» Action item:
Give back the entries verbatim.

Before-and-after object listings
_ _ _ _ _

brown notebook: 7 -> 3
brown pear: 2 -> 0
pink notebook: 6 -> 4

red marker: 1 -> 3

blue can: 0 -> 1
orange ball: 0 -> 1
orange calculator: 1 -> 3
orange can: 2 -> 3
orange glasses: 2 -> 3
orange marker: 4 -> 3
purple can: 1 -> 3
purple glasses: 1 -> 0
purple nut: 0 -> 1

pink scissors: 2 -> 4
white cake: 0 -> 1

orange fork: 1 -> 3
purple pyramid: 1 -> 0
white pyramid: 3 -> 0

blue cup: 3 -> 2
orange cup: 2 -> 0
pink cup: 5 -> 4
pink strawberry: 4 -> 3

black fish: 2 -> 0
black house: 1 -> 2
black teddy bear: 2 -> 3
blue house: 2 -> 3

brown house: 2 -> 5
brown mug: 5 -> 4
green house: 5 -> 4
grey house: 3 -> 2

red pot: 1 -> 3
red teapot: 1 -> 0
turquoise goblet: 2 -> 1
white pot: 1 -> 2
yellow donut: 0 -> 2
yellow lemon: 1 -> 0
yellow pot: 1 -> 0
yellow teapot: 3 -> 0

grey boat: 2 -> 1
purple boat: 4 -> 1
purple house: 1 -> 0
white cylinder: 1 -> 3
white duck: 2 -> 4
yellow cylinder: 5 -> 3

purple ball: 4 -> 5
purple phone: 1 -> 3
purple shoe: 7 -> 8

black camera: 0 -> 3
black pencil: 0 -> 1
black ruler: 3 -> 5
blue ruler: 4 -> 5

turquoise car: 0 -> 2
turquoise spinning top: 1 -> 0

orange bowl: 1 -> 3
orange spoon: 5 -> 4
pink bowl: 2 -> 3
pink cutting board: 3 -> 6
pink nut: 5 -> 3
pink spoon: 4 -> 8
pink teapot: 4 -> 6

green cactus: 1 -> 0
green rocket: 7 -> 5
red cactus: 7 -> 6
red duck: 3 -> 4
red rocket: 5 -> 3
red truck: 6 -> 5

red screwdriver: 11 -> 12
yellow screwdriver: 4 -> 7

_ _ _ _ _

» Solution to the exercise:
brown notebook: 7 -> 3
brown pear: 2 -> 0
pink notebook: 6 -> 4

red marker: 1 -> 3

blue can: 0 -> 1
orange ball: 0 -> 1
orange calculator: 1 -> 3
orange can: 2 -> 3
orange glasses: 2 -> 3
orange marker: 4 -> 3
purple can: 1 -> 3
purple glasses: 1 -> 0
purple nut: 0 -> 1

pink scissors: 2 -> 4
white cake: 0 -> 1

orange fork: 1 -> 3
purple pyramid: 1 -> 0
white pyramid: 3 -> 0

blue cup: 3 -> 2
orange cup: 2 -> 0
pink cup: 5 -> 4
pink strawberry: 4 -> 3

black fish: 2 -> 0
black house: 1 -> 2
black teddy bear: 2 -> 3
blue house: 2 -> 3

brown house: 2 -> 5
brown mug: 5 -> 4
green house: 5 -> 4
grey house: 3 -> 2

red pot: 1 -> 3
red teapot: 1 -> 0
turquoise goblet: 2 -> 1
white pot: 1 -> 2
yellow donut: 0 -> 2
yellow lemon: 1 -> 0
yellow pot: 1 -> 0
yellow teapot: 3 -> 0

grey boat: 2 -> 1
purple boat: 4 -> 1
purple house: 1 -> 0
white cylinder: 1 -> 3
white duck: 2 -> 4
yellow cylinder: 5 -> 3

purple ball: 4 -> 5
purple phone: 1 -> 3
purple shoe: 7 -> 8

black camera: 0 -> 3
black pencil: 0 -> 1
black ruler: 3 -> 5
blue ruler: 4 -> 5

turquoise car: 0 -> 2
turquoise spinning top: 1 -> 0

orange bowl: 1 -> 3
orange spoon: 5 -> 4
pink bowl: 2 -> 3
pink cutting board: 3 -> 6
pink nut: 5 -> 3
pink spoon: 4 -> 8
pink teapot: 4 -> 6

green cactus: 1 -> 0
green rocket: 7 -> 5
red cactus: 7 -> 6
red duck: 3 -> 4
red rocket: 5 -> 3
red truck: 6 -> 5

red screwdriver: 11 -> 12
yellow screwdriver: 4 -> 7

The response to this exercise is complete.